• [PROVIDED RECORDS]:
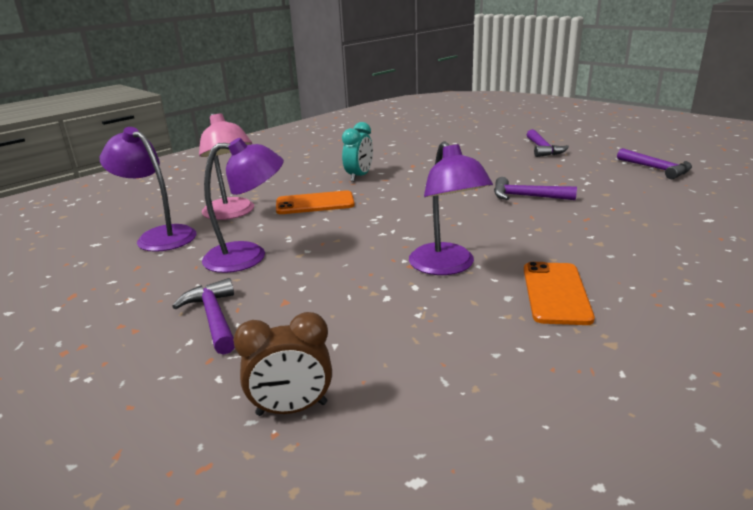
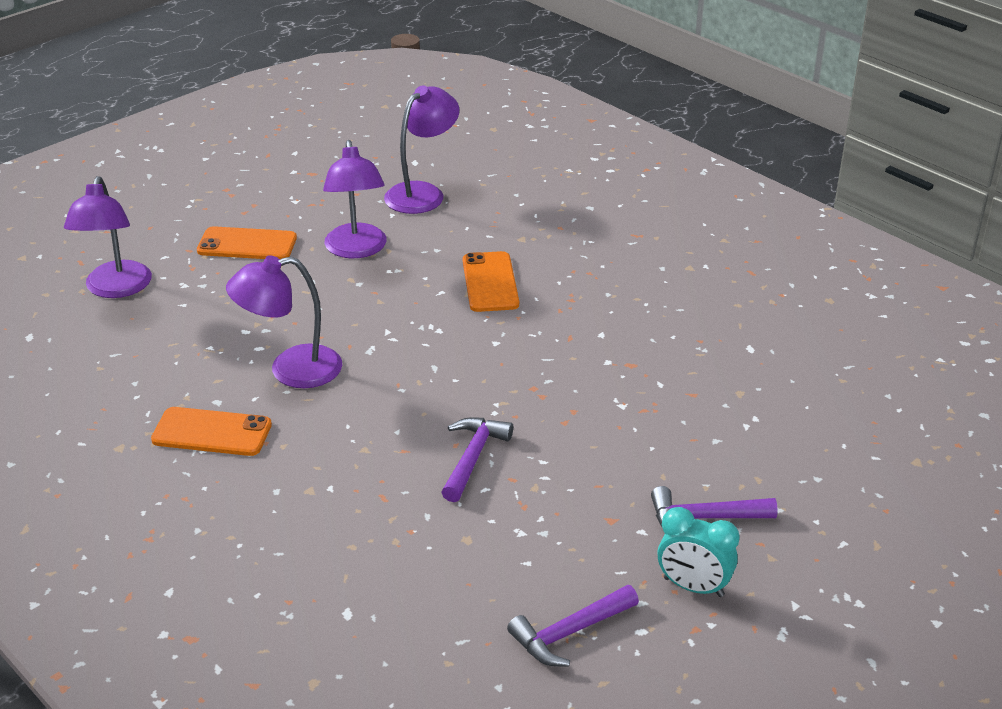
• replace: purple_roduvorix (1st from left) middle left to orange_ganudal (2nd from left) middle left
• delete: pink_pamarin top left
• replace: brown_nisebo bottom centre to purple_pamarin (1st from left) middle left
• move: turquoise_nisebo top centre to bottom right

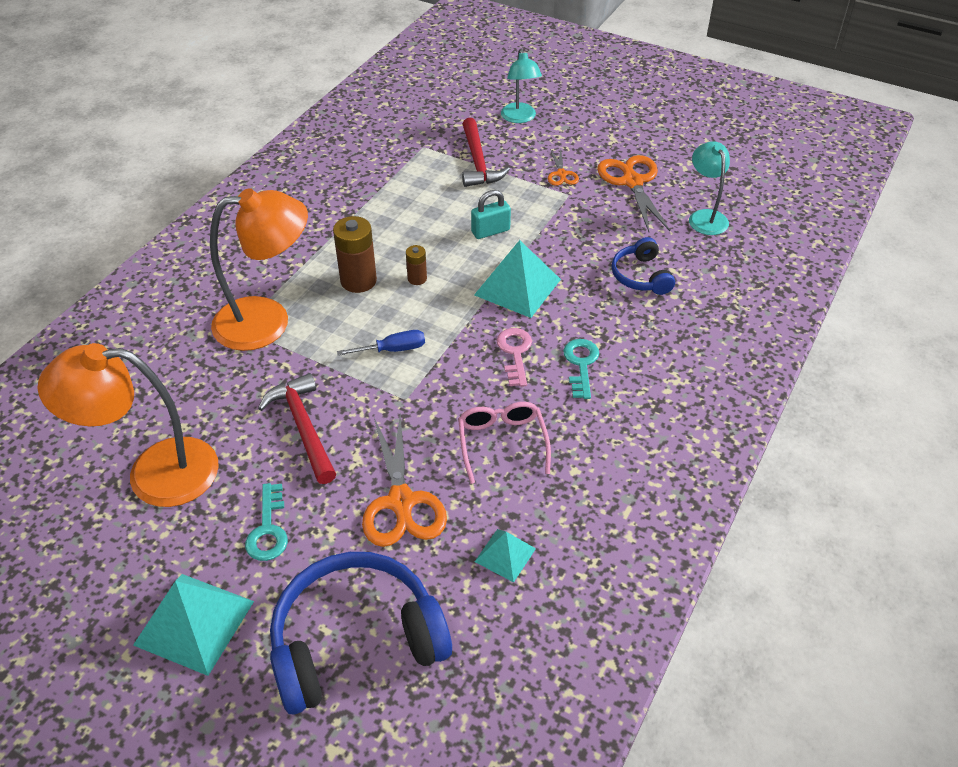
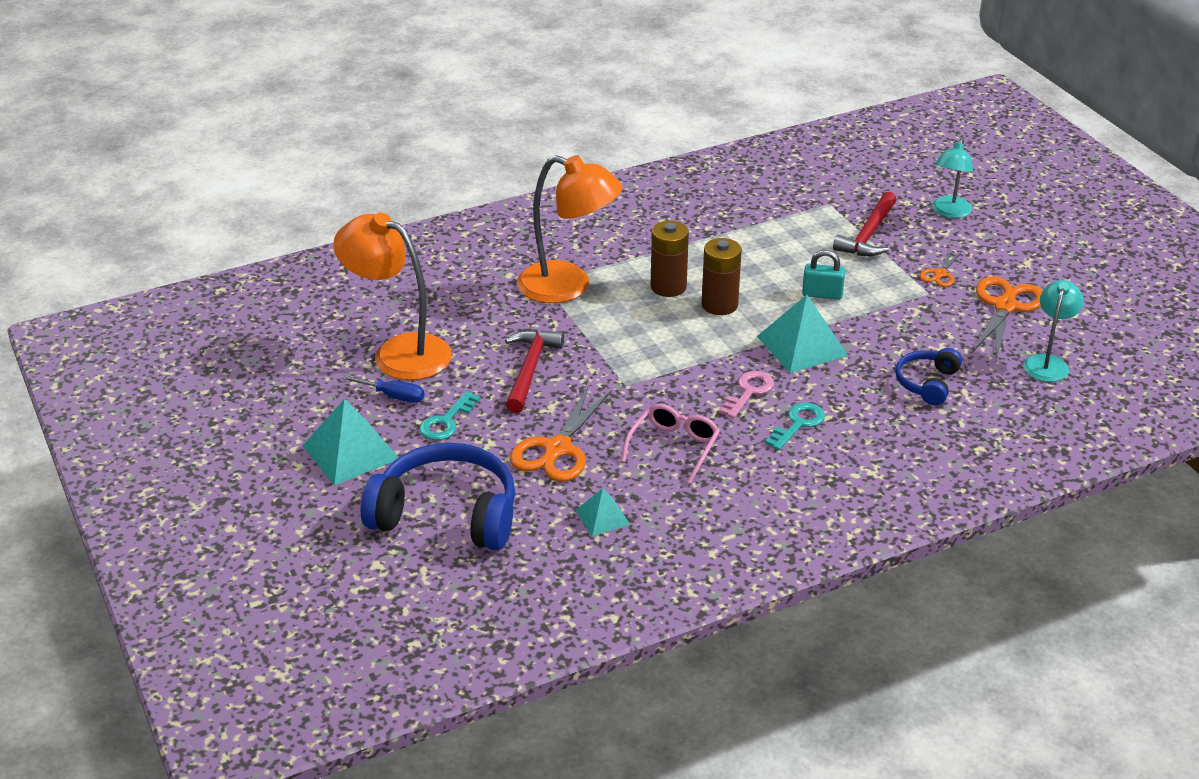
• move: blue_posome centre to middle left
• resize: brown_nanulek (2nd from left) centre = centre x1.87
==
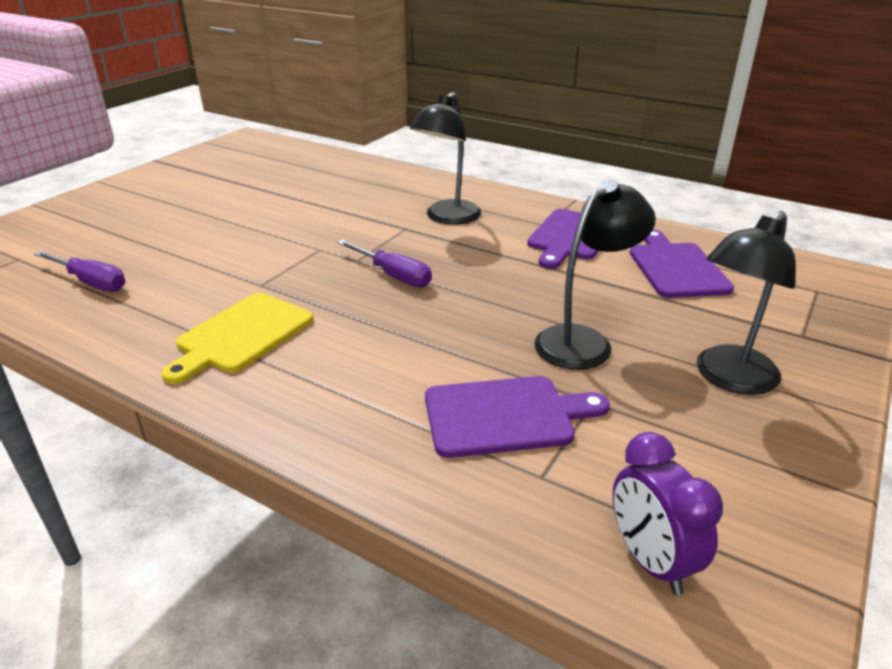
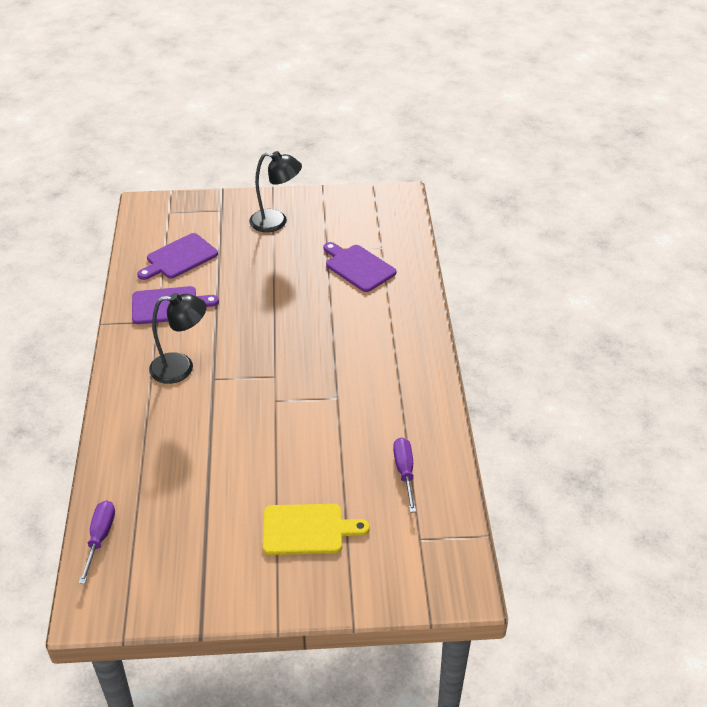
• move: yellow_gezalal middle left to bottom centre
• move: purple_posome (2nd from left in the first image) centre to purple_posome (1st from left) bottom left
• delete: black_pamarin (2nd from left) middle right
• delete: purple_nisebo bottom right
==
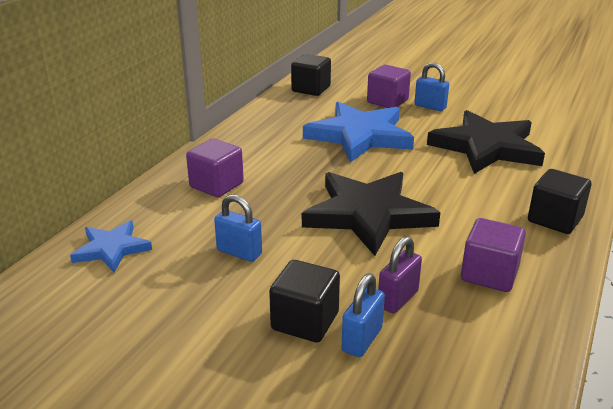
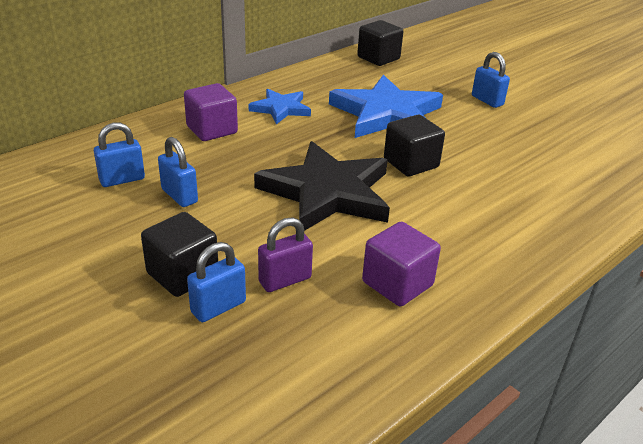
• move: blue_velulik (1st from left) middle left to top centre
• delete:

• [ASSIGNED TASK]: Whenever a line above has the word "replace" in it, copy that line.

• [THE ANSWER]:
• replace: purple_roduvorix (1st from left) middle left to orange_ganudal (2nd from left) middle left
• replace: brown_nisebo bottom centre to purple_pamarin (1st from left) middle left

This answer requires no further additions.